» **What this task involves**:
From the entries below, output the line with "BUZZER1 pin VCC: GND -> 3V3" and each following line up to and including the line with "TFT3 pin DC: GP5 -> GP20", exactly as written.

» **Extracted records**:
···
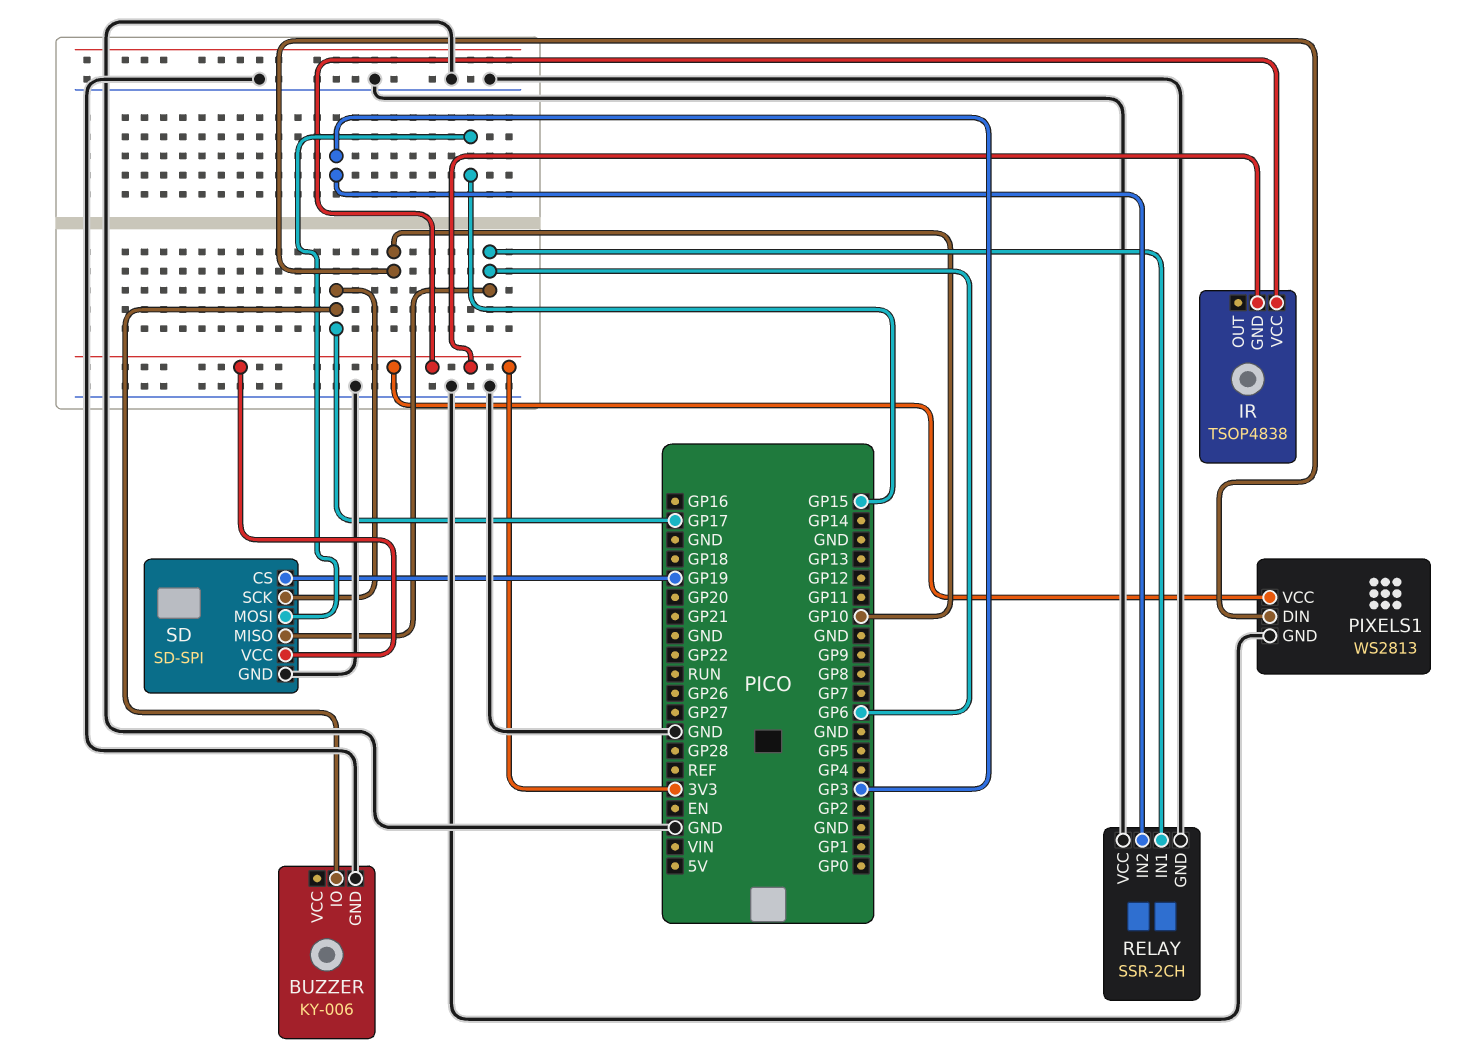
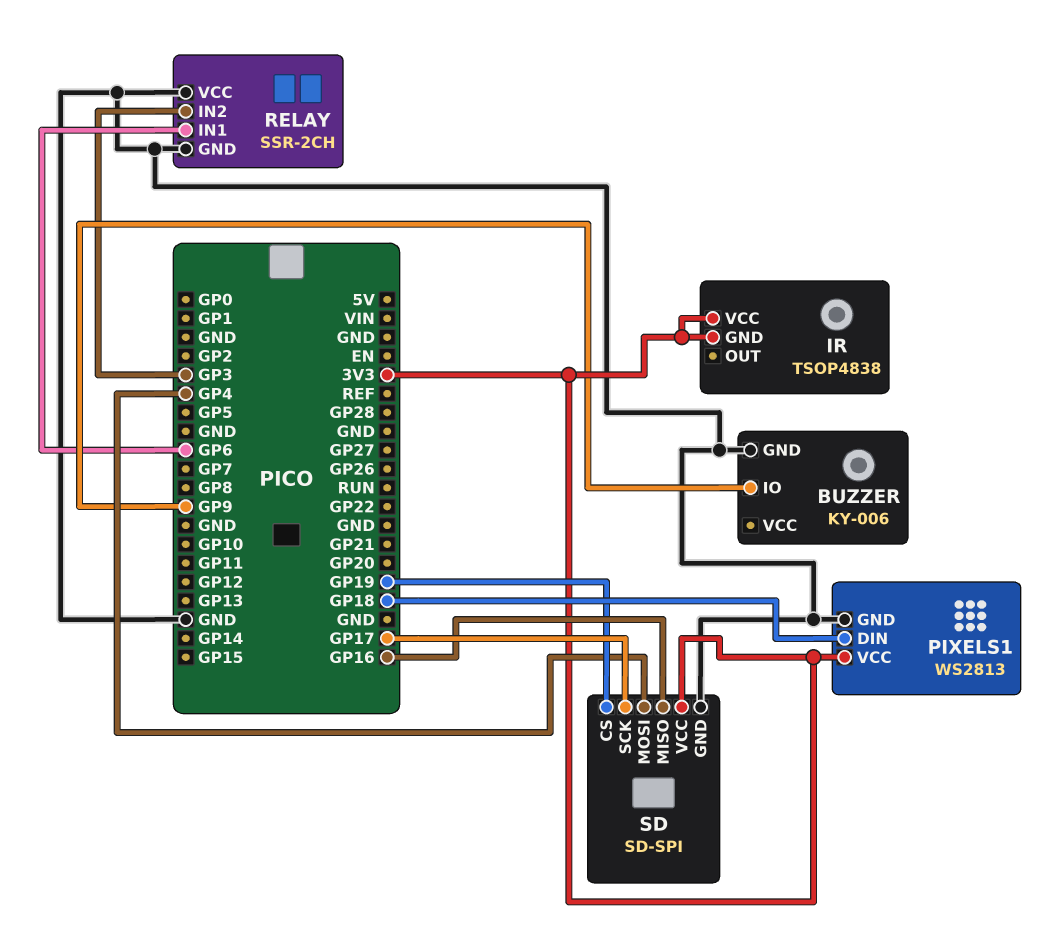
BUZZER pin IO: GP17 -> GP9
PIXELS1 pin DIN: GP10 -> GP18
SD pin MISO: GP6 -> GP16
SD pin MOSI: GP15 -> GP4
···
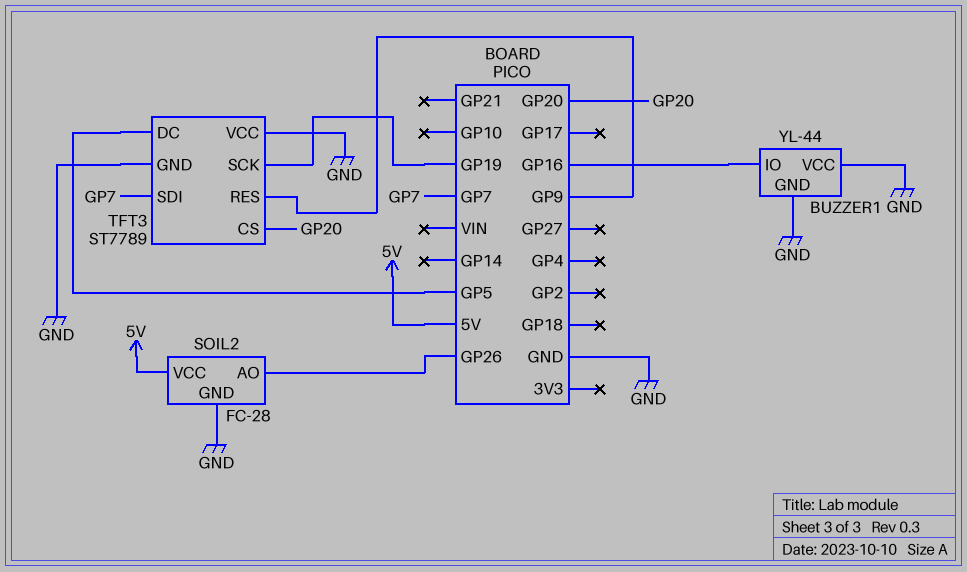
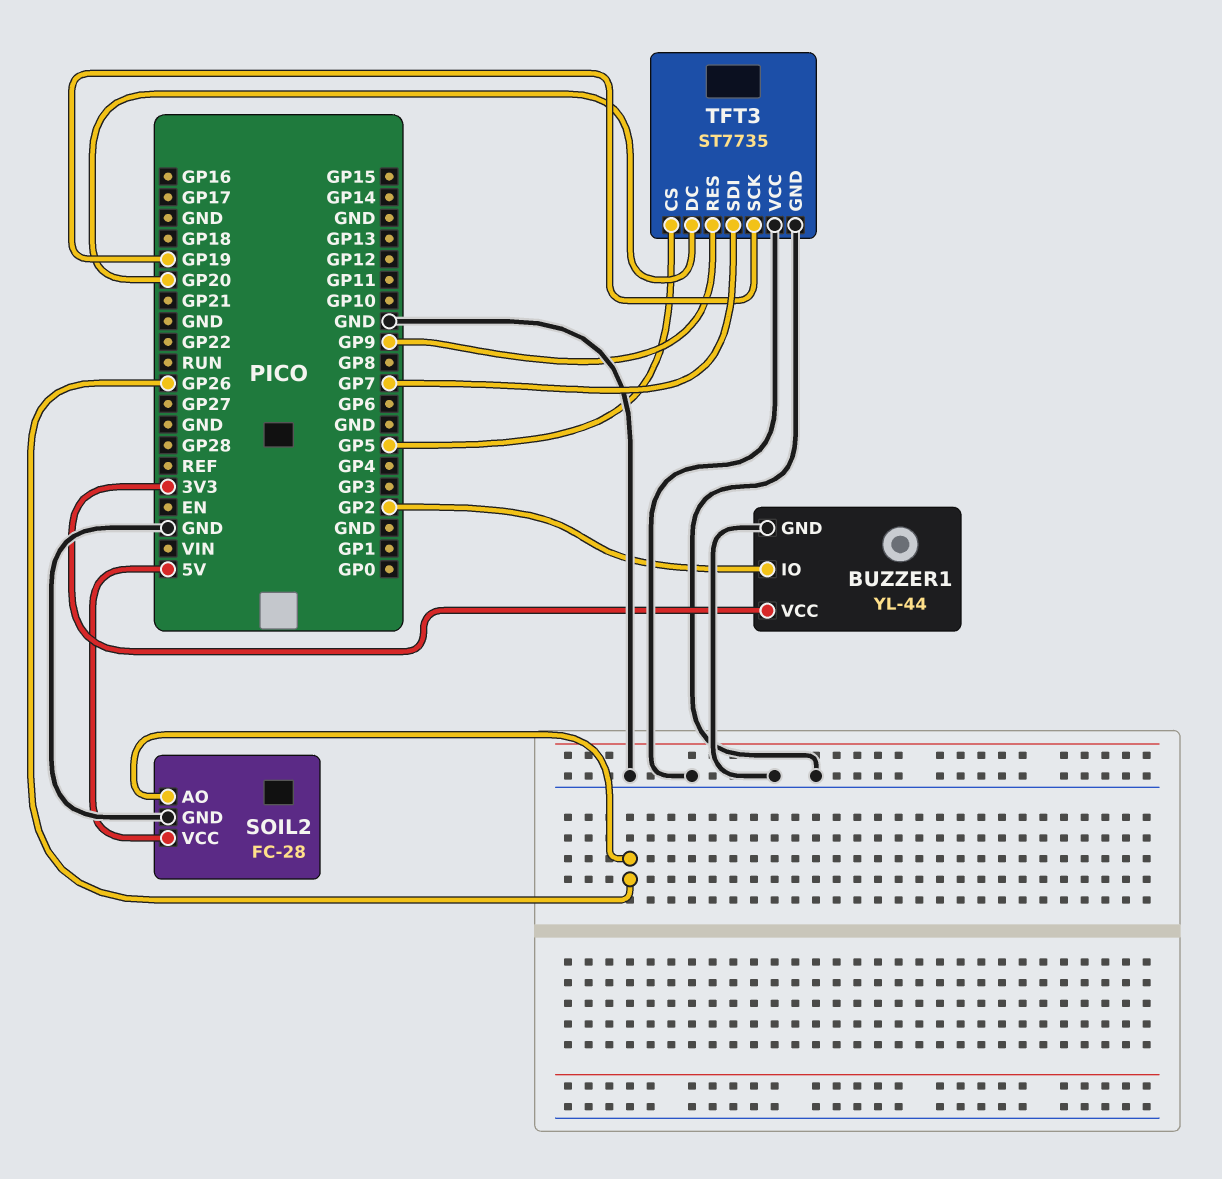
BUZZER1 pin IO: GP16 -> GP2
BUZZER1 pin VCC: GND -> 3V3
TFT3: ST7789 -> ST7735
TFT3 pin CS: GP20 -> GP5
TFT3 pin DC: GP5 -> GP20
···
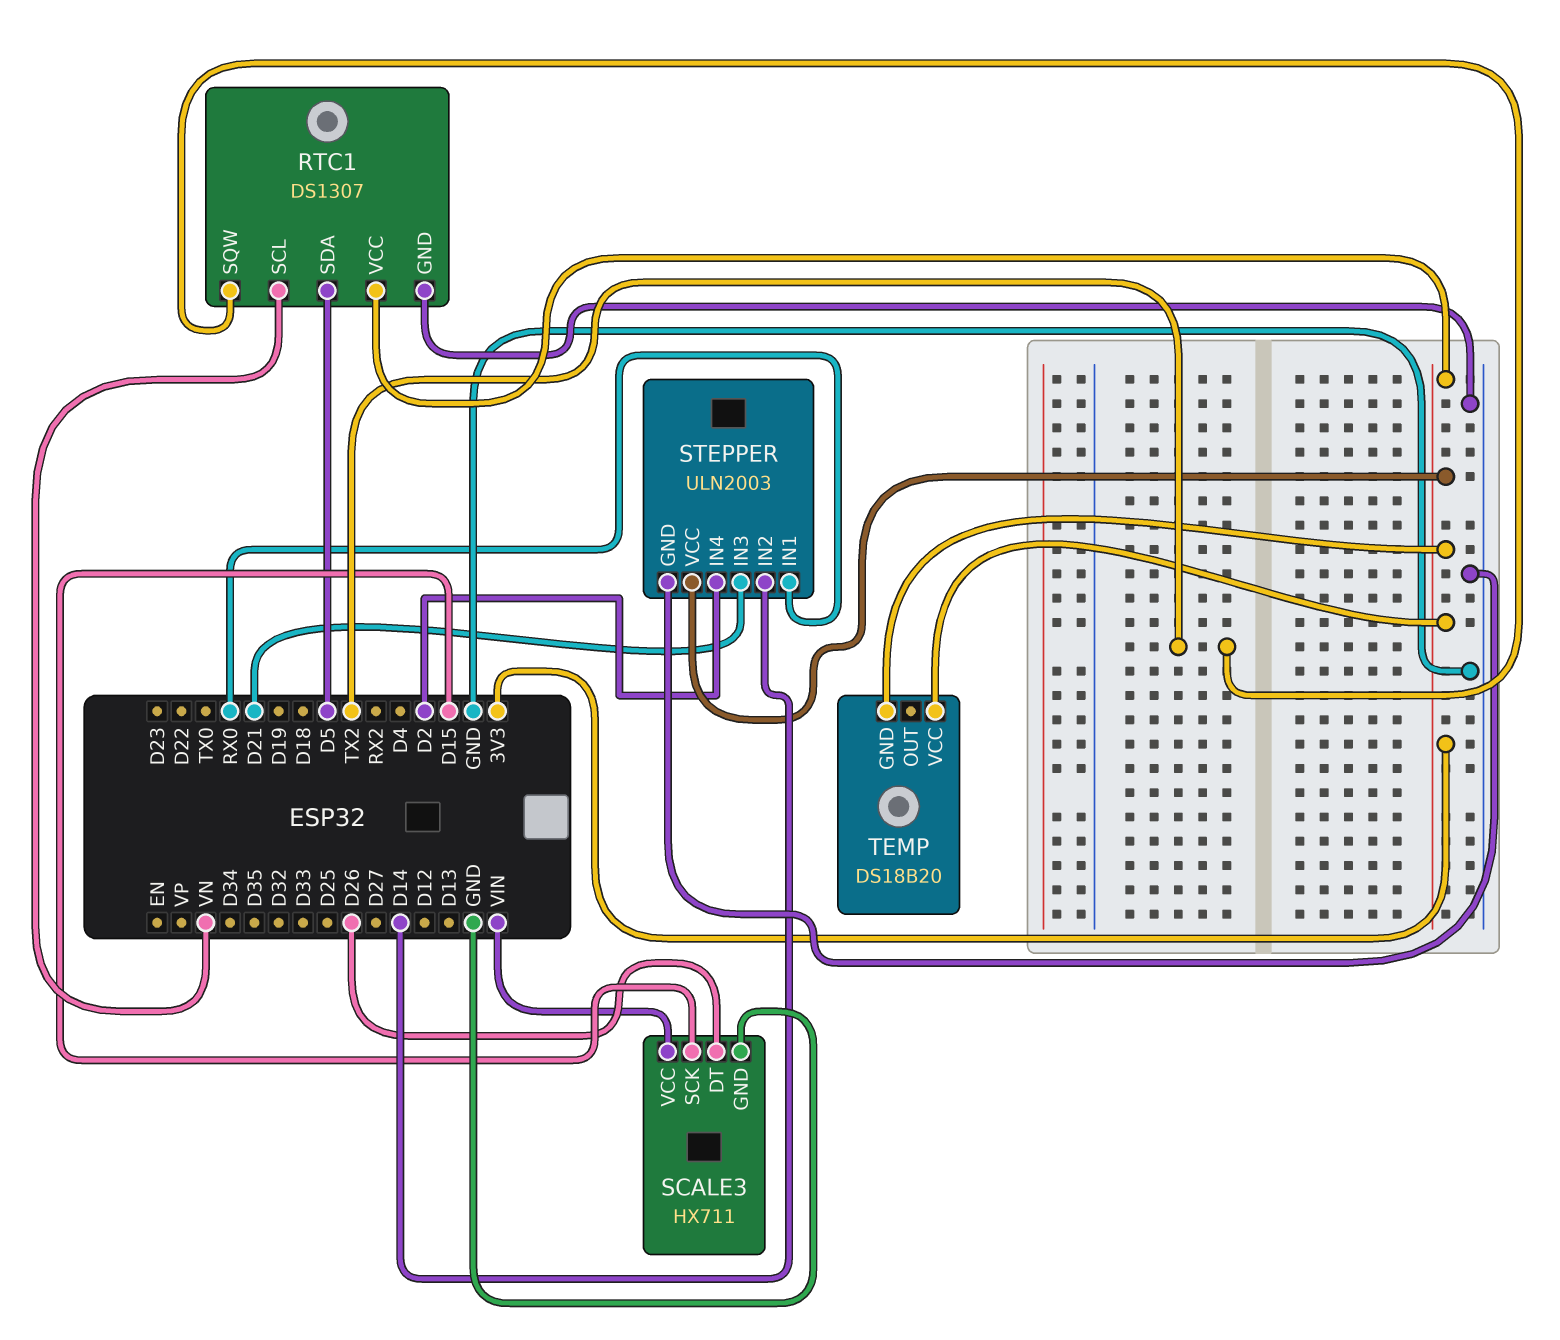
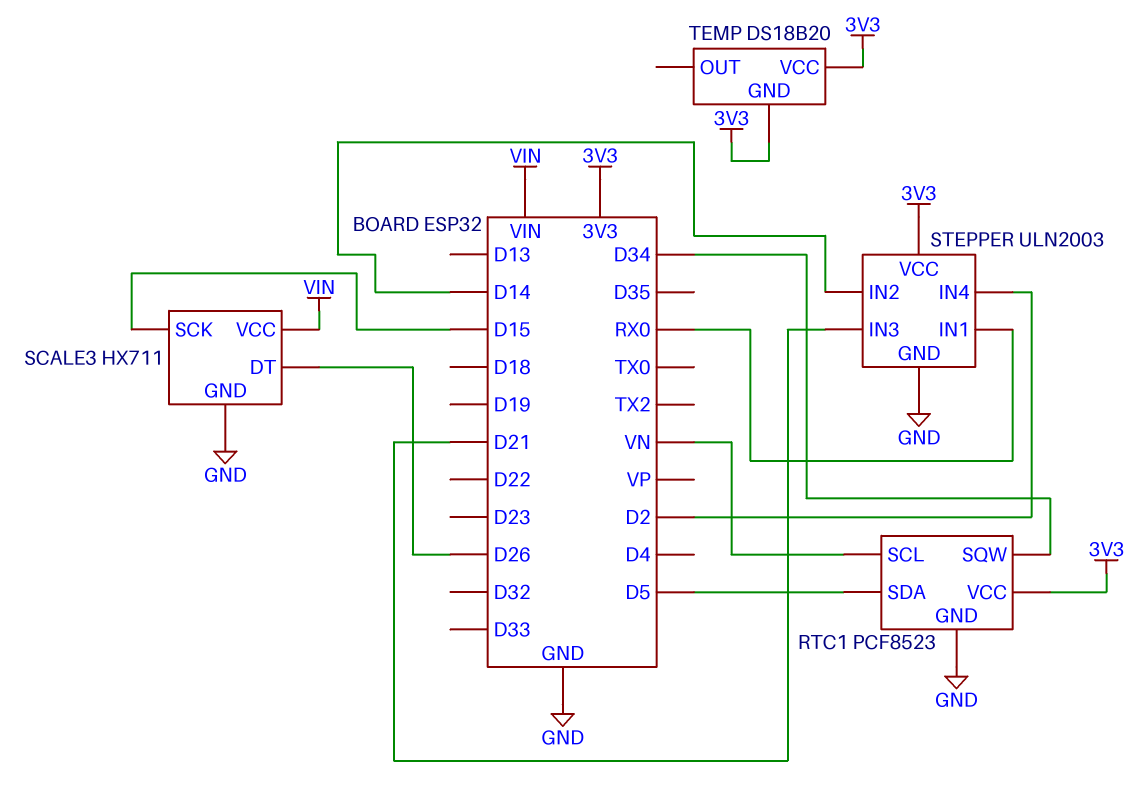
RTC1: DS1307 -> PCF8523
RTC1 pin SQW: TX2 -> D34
···
» **Result below**:
BUZZER1 pin VCC: GND -> 3V3
TFT3: ST7789 -> ST7735
TFT3 pin CS: GP20 -> GP5
TFT3 pin DC: GP5 -> GP20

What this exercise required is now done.